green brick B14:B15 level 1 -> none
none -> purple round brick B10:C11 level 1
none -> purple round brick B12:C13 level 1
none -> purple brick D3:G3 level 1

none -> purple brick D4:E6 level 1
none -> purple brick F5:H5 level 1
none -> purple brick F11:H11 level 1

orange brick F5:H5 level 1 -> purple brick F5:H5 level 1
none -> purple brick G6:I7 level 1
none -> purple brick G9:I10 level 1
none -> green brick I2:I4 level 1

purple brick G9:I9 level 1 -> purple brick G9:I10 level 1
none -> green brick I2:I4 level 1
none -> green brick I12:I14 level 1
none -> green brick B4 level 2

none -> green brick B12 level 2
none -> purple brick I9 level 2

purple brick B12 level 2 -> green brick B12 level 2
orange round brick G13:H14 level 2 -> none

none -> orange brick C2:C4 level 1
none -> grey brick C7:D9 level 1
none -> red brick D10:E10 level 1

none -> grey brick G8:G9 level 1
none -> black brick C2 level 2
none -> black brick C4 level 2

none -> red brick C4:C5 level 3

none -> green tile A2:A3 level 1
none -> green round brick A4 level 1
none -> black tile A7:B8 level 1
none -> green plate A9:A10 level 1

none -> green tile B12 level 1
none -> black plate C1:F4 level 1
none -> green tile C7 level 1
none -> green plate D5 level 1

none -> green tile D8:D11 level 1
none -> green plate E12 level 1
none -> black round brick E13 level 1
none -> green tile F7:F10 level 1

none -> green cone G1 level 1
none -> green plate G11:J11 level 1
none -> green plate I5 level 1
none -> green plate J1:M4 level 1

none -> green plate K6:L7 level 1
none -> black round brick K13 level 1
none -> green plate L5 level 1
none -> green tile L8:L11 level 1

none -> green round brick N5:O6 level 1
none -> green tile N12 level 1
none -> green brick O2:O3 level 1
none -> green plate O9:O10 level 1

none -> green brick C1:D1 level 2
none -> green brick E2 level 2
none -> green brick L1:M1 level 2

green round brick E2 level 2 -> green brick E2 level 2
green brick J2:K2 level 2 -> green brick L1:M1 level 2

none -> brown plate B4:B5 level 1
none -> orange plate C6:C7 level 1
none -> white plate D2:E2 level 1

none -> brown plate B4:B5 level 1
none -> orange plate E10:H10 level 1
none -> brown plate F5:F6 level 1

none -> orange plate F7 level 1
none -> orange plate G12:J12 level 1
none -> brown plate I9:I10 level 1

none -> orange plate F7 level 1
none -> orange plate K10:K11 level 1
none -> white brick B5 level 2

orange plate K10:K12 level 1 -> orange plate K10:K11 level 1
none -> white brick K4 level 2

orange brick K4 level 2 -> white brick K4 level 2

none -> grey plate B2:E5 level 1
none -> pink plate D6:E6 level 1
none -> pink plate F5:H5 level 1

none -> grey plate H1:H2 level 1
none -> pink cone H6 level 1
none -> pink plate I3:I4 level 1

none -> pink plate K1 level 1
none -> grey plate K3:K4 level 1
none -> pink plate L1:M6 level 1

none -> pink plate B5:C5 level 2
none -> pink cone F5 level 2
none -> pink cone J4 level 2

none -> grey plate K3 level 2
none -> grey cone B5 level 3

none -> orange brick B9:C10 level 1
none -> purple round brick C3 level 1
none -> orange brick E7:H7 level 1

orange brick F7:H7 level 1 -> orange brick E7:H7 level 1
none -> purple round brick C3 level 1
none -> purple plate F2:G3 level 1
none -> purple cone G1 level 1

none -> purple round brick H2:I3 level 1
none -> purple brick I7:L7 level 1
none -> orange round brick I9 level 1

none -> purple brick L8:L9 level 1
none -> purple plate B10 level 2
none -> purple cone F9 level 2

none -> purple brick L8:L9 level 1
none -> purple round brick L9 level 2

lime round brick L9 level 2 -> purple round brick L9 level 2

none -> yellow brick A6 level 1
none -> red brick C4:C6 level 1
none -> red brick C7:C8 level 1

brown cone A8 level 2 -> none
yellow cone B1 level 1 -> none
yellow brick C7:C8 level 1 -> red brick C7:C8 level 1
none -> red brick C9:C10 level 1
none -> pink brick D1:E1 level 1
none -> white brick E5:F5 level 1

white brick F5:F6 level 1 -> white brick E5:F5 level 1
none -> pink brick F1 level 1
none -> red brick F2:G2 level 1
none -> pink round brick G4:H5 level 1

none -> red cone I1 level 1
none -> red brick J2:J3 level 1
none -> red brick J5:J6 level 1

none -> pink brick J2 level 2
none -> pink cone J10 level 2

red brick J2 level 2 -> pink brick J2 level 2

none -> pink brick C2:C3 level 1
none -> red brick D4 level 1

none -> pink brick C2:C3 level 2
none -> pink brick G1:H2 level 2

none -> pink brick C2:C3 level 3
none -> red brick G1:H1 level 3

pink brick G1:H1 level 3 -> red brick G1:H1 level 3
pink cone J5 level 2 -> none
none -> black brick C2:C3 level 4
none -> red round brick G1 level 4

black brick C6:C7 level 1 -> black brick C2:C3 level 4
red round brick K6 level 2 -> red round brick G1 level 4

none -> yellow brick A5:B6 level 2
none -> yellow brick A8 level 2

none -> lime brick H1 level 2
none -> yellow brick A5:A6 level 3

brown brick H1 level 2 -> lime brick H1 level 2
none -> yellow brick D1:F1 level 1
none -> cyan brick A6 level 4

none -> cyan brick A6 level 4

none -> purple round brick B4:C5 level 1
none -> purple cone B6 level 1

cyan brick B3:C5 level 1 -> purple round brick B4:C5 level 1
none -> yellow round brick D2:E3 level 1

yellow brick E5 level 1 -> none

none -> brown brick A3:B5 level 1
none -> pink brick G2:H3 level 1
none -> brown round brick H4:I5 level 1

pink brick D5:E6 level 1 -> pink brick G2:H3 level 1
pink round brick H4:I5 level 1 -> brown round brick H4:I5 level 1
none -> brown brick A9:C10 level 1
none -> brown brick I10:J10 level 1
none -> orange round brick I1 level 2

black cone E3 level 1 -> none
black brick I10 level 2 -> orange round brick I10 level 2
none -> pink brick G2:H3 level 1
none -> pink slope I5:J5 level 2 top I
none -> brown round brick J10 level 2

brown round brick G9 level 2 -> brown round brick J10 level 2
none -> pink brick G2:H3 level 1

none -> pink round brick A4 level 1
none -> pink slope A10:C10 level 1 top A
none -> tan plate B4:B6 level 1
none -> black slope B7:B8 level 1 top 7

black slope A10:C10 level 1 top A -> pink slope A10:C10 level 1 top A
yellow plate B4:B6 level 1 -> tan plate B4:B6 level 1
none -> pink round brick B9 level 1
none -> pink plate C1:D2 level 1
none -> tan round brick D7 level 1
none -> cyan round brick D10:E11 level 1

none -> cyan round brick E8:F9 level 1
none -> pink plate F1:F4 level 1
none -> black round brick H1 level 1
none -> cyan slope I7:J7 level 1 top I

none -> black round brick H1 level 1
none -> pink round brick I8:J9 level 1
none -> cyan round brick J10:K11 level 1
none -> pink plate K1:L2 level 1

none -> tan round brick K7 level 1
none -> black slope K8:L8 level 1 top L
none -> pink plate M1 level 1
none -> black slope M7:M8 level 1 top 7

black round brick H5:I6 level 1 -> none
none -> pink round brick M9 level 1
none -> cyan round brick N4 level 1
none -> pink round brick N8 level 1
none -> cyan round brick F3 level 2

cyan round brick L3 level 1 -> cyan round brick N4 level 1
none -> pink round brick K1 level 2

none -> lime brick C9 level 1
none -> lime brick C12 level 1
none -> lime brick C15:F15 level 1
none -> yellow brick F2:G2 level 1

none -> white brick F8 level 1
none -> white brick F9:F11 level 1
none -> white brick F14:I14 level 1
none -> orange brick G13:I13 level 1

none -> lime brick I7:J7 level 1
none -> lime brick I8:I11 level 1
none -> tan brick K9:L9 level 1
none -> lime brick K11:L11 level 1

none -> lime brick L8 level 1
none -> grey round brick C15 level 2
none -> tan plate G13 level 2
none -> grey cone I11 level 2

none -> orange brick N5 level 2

** Task **
Restate word for word the entries above from the line with "purple brick G9:I9" through the line with "none -> red brick C4:C5 level 3", inclusive, leaving out everything else.

** Written reply **
purple brick G9:I9 level 1 -> purple brick G9:I10 level 1
none -> green brick I2:I4 level 1
none -> green brick I12:I14 level 1
none -> green brick B4 level 2

none -> green brick B12 level 2
none -> purple brick I9 level 2

purple brick B12 level 2 -> green brick B12 level 2
orange round brick G13:H14 level 2 -> none

none -> orange brick C2:C4 level 1
none -> grey brick C7:D9 level 1
none -> red brick D10:E10 level 1

none -> grey brick G8:G9 level 1
none -> black brick C2 level 2
none -> black brick C4 level 2

none -> red brick C4:C5 level 3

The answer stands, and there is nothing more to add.